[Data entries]
Start of Block

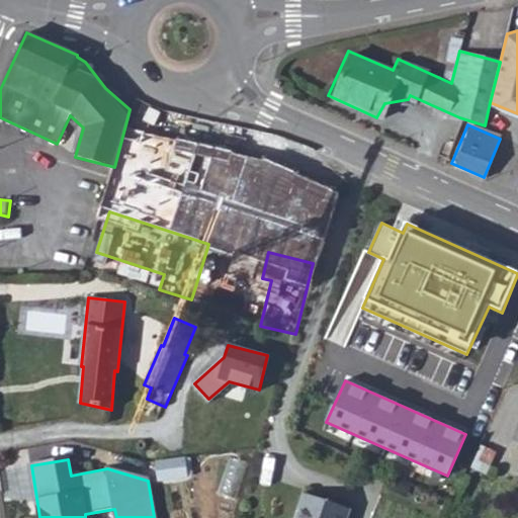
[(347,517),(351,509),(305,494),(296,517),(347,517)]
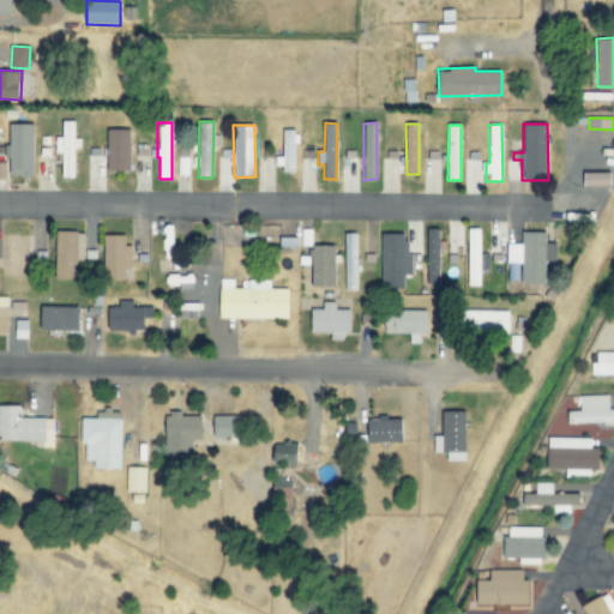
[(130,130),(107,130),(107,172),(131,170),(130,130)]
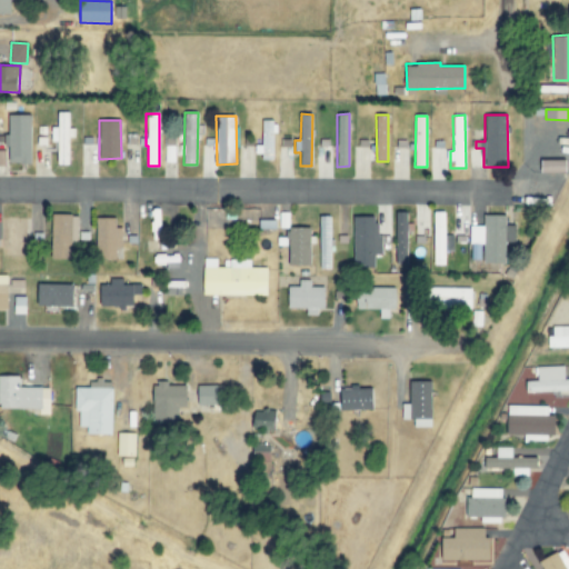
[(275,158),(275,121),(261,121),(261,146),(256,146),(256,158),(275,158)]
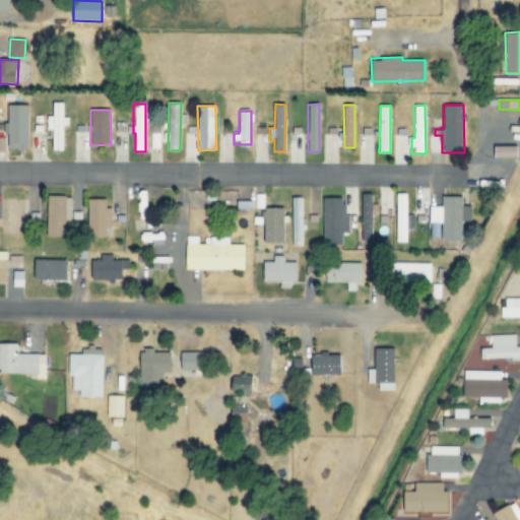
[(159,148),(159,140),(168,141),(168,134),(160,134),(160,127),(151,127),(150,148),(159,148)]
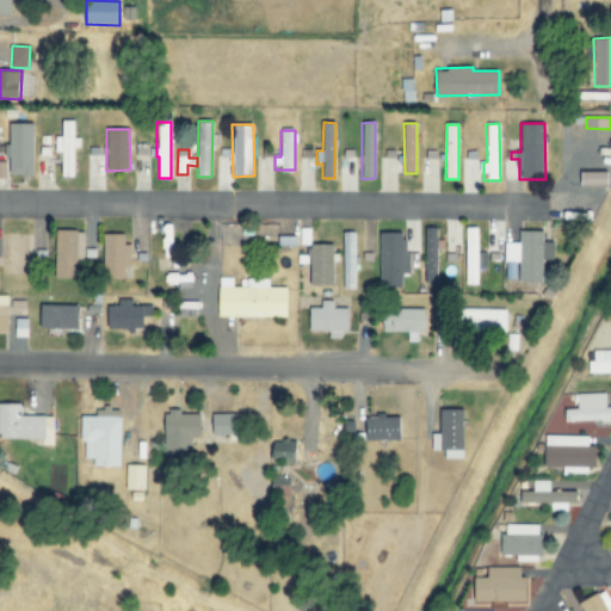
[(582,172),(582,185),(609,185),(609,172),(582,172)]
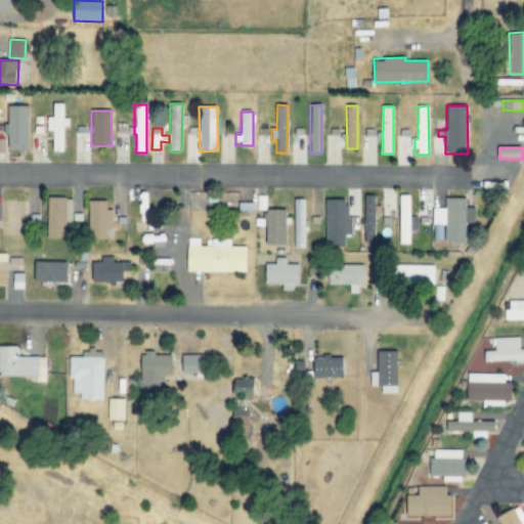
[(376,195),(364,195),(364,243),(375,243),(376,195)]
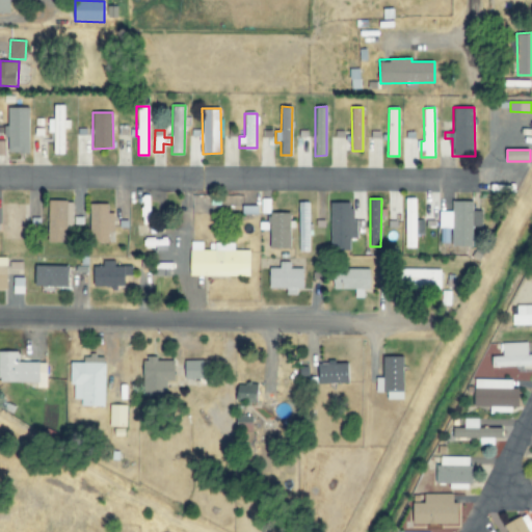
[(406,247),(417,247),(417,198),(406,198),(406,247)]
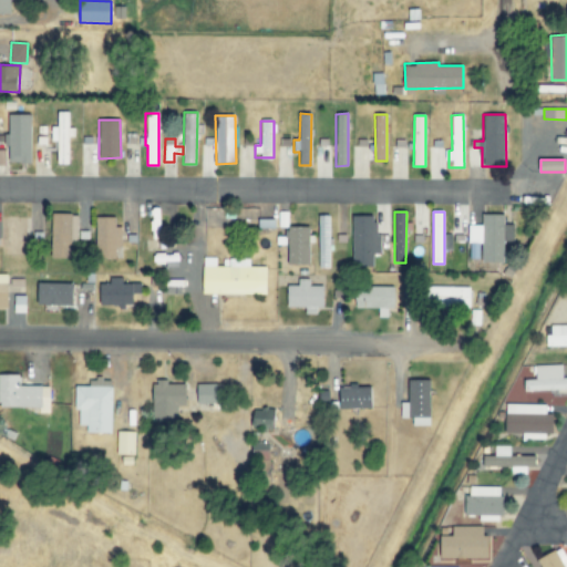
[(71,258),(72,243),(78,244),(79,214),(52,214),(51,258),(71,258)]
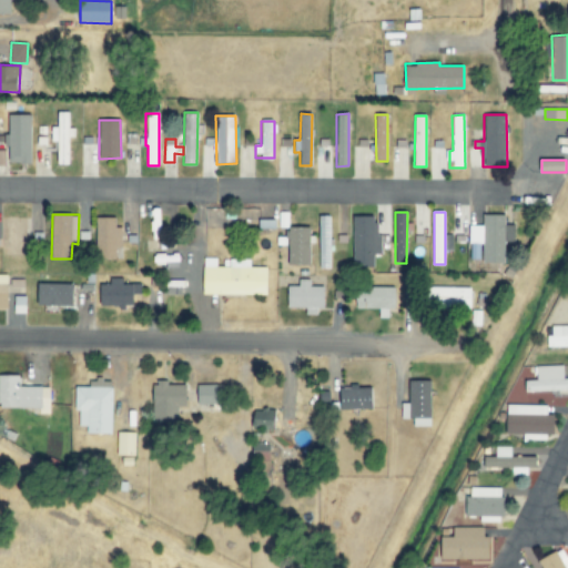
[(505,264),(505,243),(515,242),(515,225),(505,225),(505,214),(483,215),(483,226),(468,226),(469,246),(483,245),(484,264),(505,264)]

End of Block

» Problem details: Transcribe exactly, and only, the lines from the one containing "[(376,195),(364,195),(364,243),(375,243),(376,195)]" through the last line of the records above, both included; leave out the pictures.

» Result of the task:
[(376,195),(364,195),(364,243),(375,243),(376,195)]
[(406,247),(417,247),(417,198),(406,198),(406,247)]
[(71,258),(72,243),(78,244),(79,214),(52,214),(51,258),(71,258)]
[(505,264),(505,243),(515,242),(515,225),(505,225),(505,214),(483,215),(483,226),(468,226),(469,246),(483,245),(484,264),(505,264)]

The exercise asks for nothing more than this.